> Exercise description
Reproduce the listing below exactly, beginning with its first line and ending with the line that holds "(467, 493) = (928, 366): pink"; pictures are not part of the copy.

[Start of Attachment]

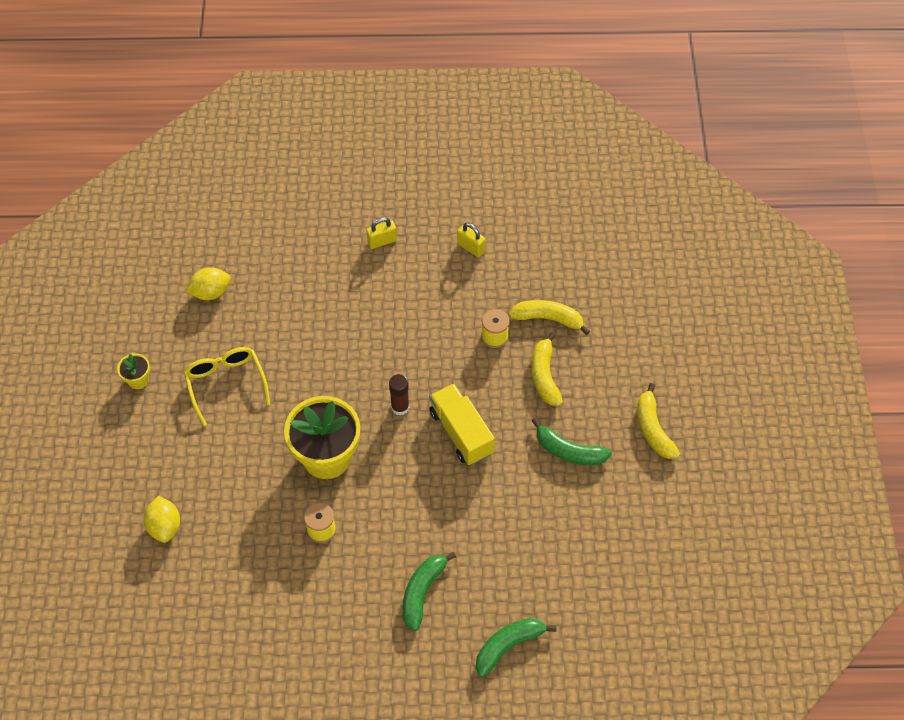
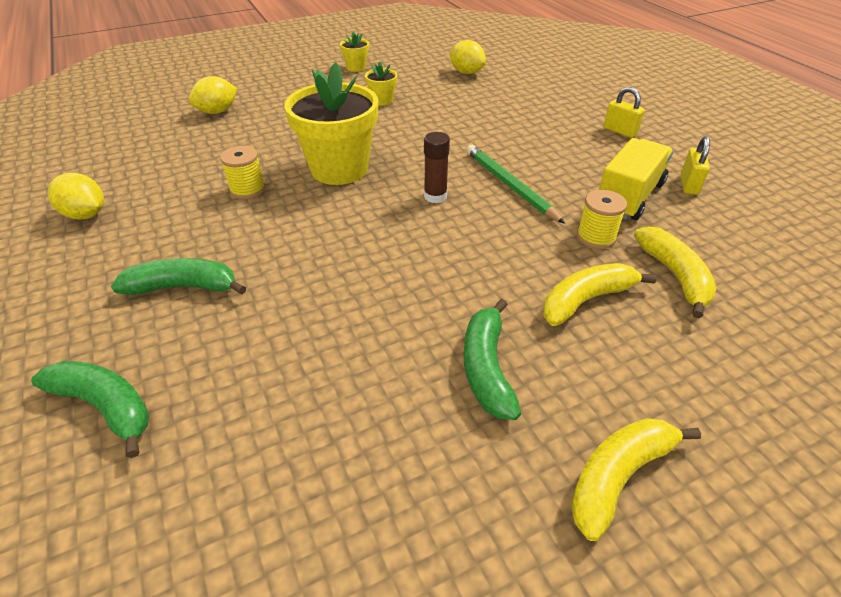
camera: 65 degrees right, 15 degrees down
(226, 384) = (382, 100): yellow glasses -> yellow flower pot
(295, 650) = (86, 215): none -> yellow lemon
(413, 354) = (510, 185): none -> green pencil
(461, 432) = (436, 251): yellow truck -> yellow truck (629, 197)

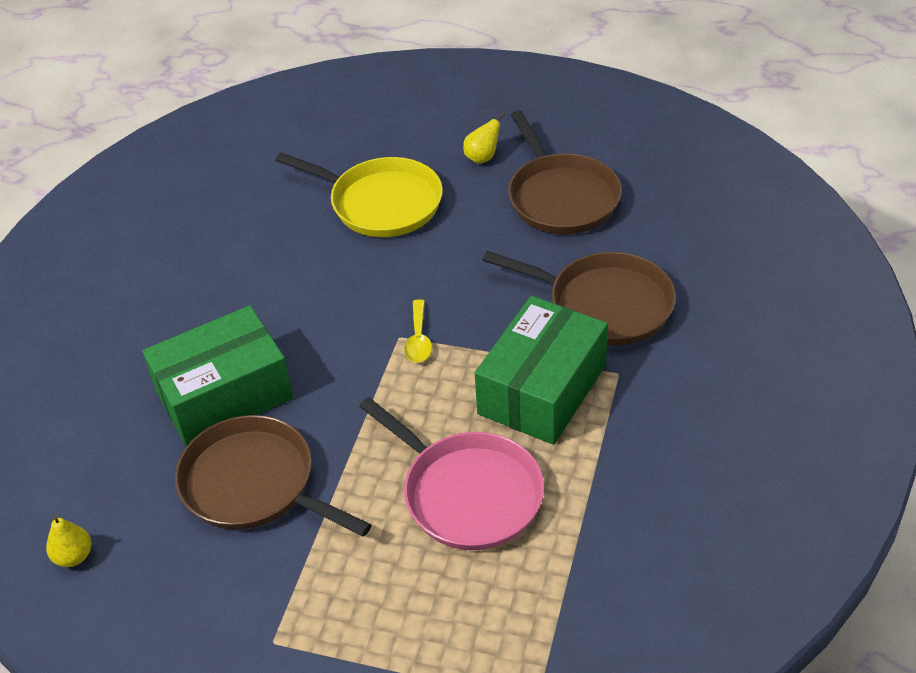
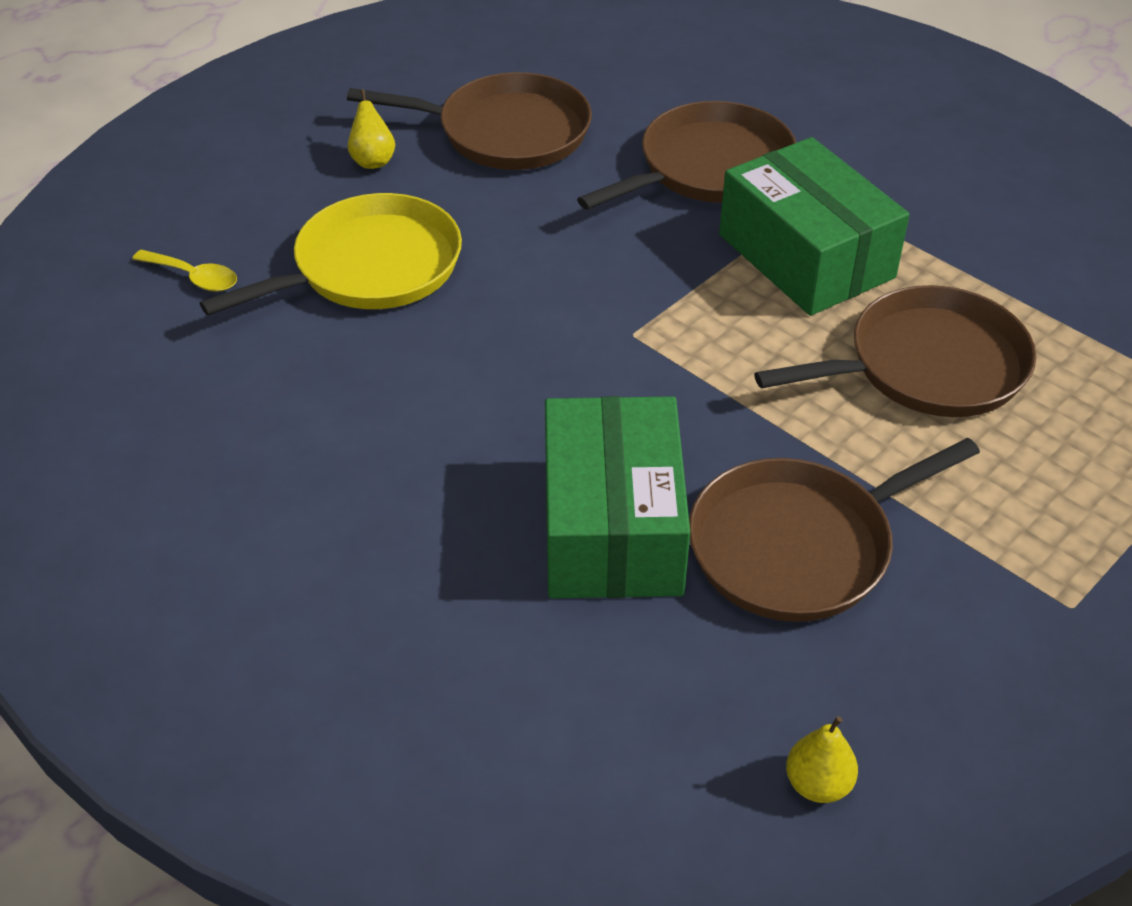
camera: 65 degrees left, 0 degrees up
(418, 339) = (651, 320): yellow spoon -> yellow spoon (194, 277)
(467, 493) = (928, 366): pink pan -> brown pan

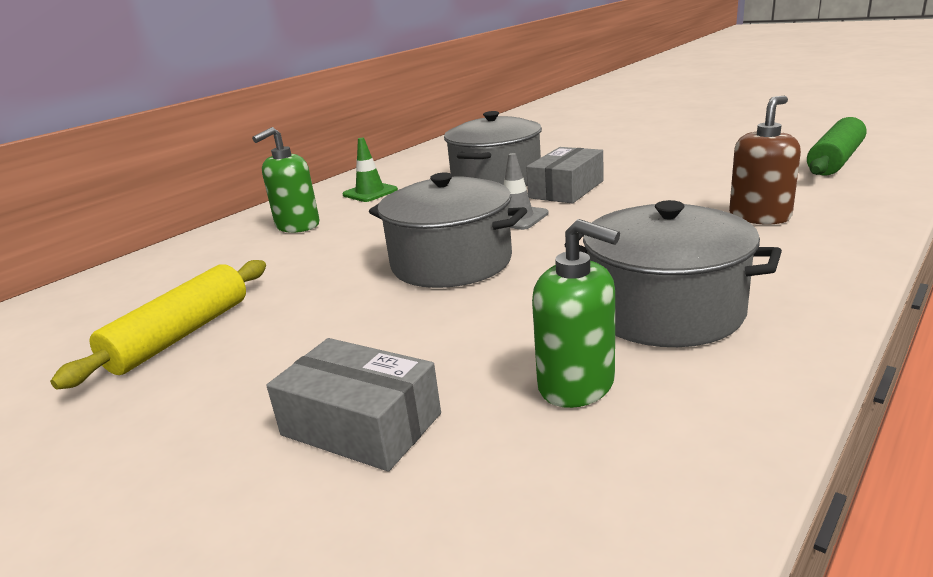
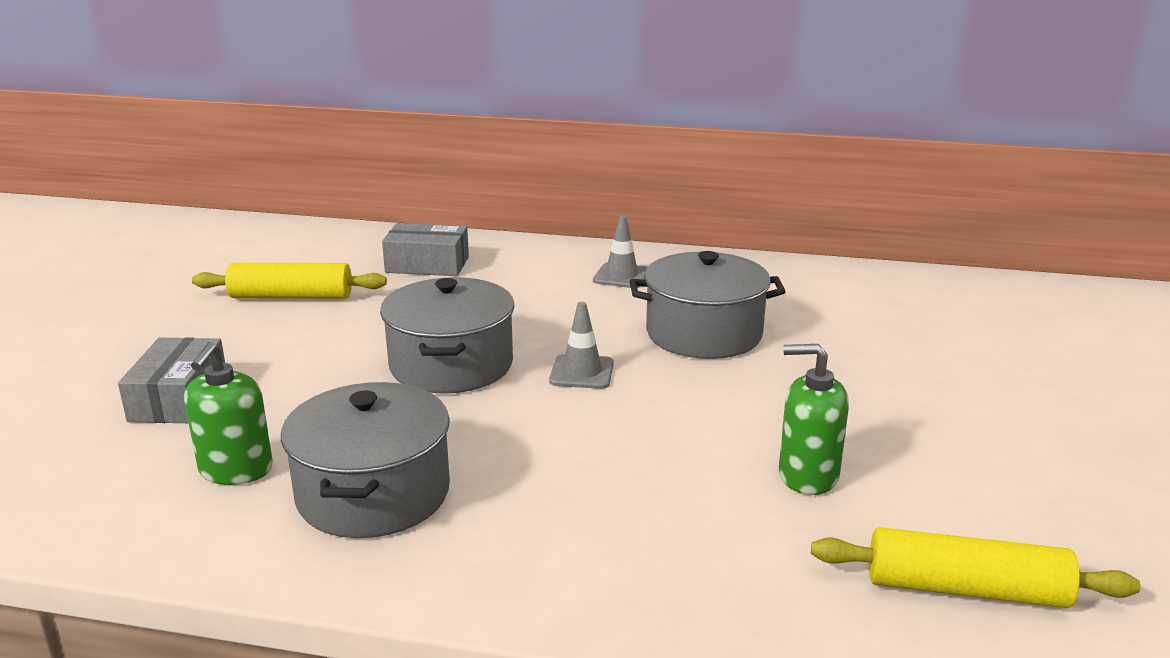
camera: 60 degrees right, 0 degrees up
(297, 226) = (513, 270): green soap dispenser -> green soap dispenser (807, 476)
(370, 192) = (621, 276): green traffic cone -> grey traffic cone
(566, 189) = (692, 384): grey box -> grey box (427, 264)
(759, 216) = (658, 531): brown soap dispenser -> none
(834, 160) = (965, 589): green rolling pin -> yellow rolling pin

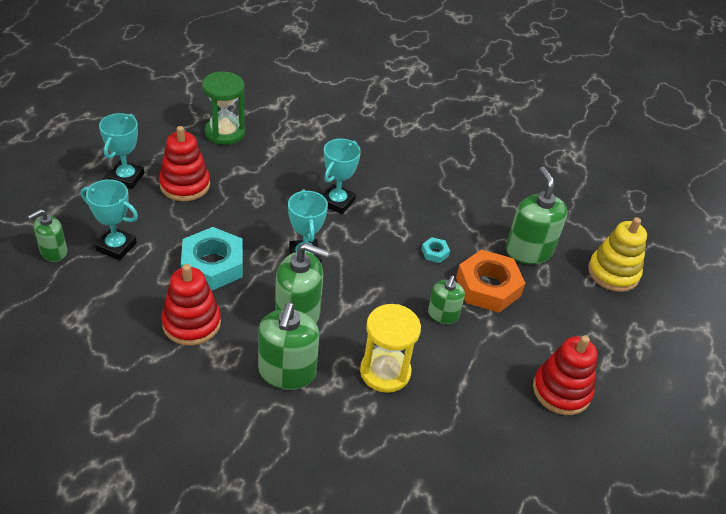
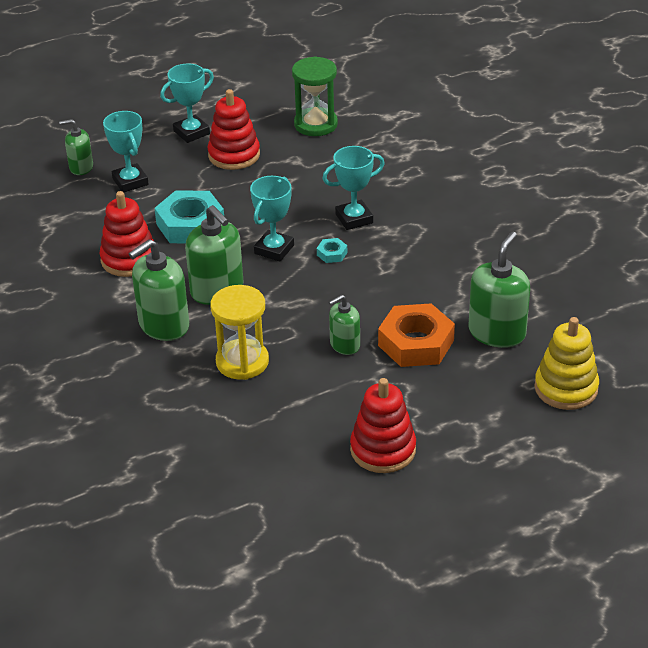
camera: 45 degrees right, 5 degrees down
(435, 252) = (398, 295): turquoise nut -> turquoise nut (332, 254)

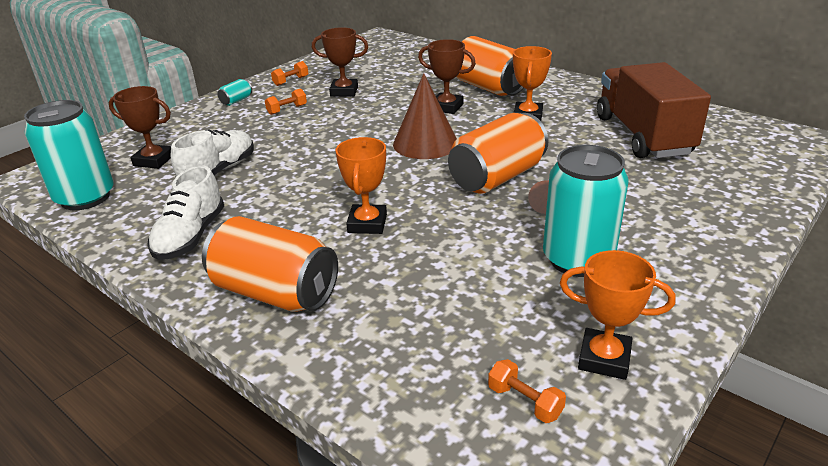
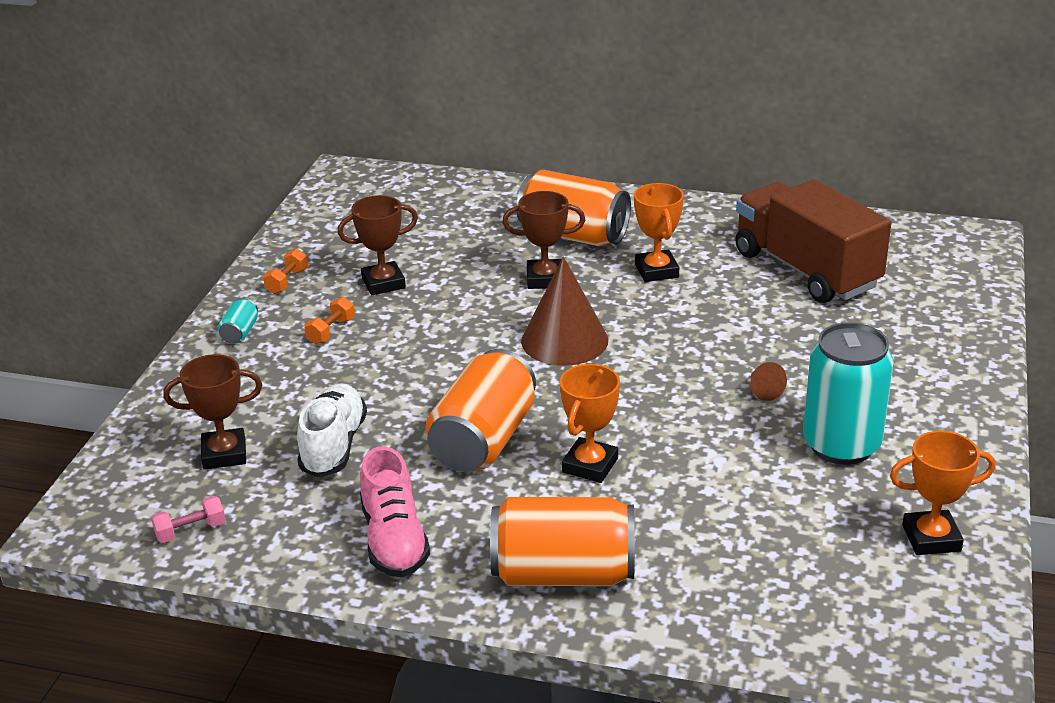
camera: 25 degrees left, 0 degrees up
(85, 198) = (191, 531): turquoise can -> pink dumbbell
(190, 236) = (394, 540): white shoe -> pink shoe
(367, 224) = (590, 465): orange trophy -> orange trophy turned 45 degrees clockwise
(497, 177) = (686, 367): orange can -> orange can (483, 440)
(524, 402) = (892, 599): orange dumbbell -> none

[End of Attachment]

> Exercise solution
camera: 65 degrees right, 15 degrees down
(226, 384) = (382, 100): yellow glasses -> yellow flower pot
(295, 650) = (86, 215): none -> yellow lemon
(413, 354) = (510, 185): none -> green pencil
(461, 432) = (436, 251): yellow truck -> yellow truck (629, 197)

camera: 65 degrees left, 0 degrees up
(418, 339) = (651, 320): yellow spoon -> yellow spoon (194, 277)
(467, 493) = (928, 366): pink pan -> brown pan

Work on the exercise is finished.